What you are asked to do> Your answer needs to include each line of the records in which the string "TURQUOISE" can be found.

Working data>
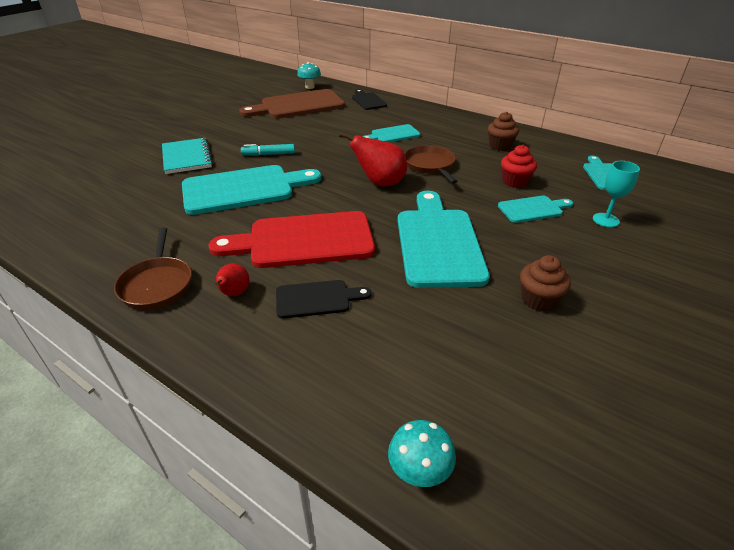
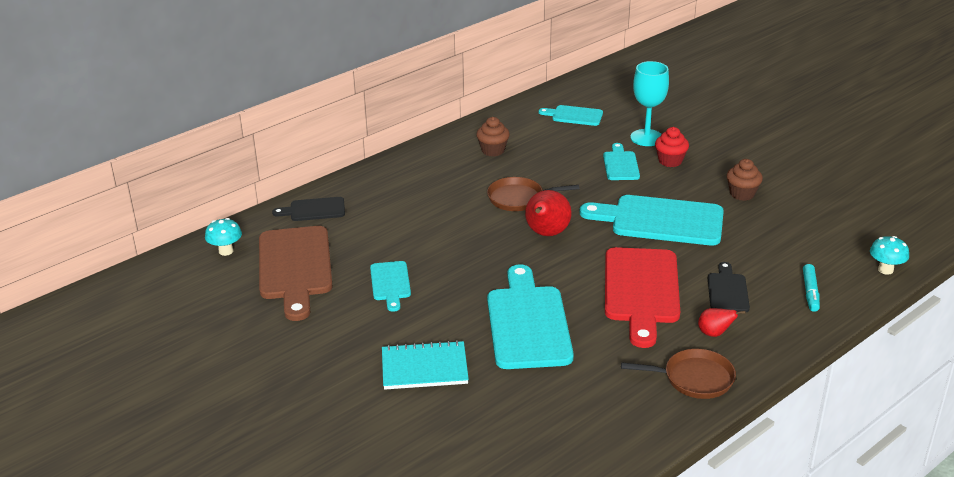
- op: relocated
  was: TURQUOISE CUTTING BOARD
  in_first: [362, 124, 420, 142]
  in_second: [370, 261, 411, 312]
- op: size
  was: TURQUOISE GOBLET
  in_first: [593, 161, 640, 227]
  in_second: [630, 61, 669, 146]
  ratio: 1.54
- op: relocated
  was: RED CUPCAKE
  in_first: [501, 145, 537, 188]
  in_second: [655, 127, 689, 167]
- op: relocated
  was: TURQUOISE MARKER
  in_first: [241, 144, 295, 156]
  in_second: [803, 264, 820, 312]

Answer to the problem>
  was: TURQUOISE CUTTING BOARD
  was: TURQUOISE GOBLET
  was: TURQUOISE MARKER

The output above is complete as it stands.